Work task —
Could you reproduce the lines below from the one with "[128,160,209,265]" through the one with "[405,275,458,328] (first image)"? Keep both ends and add nothing.

Provided data —
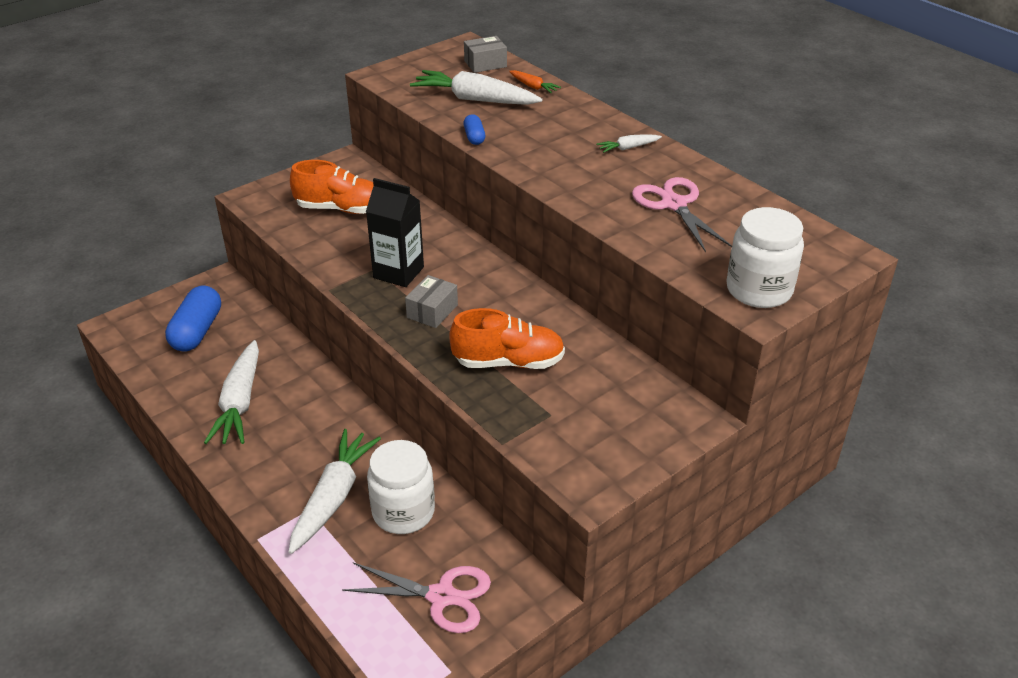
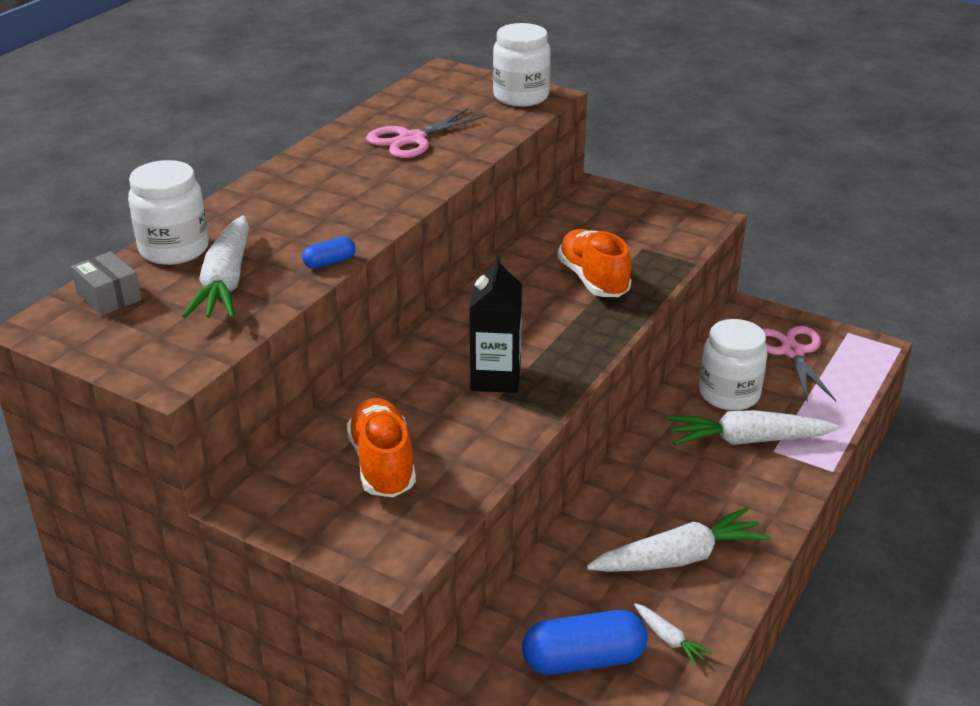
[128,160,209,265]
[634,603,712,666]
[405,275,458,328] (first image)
...
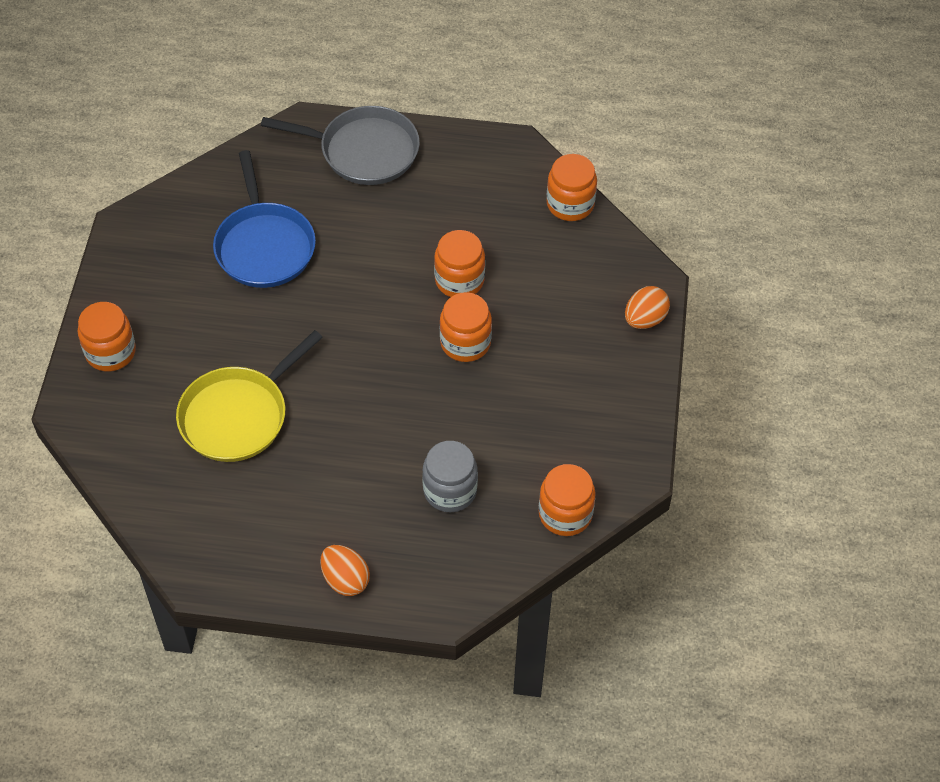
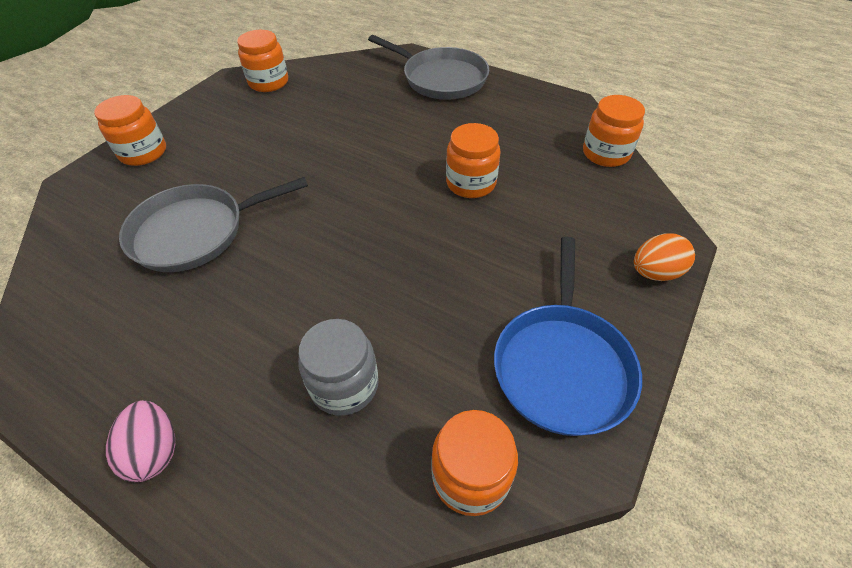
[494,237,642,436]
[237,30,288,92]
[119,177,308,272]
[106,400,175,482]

Exercise answer —
[128,160,209,265]
[634,603,712,666]
[405,275,458,328] (first image)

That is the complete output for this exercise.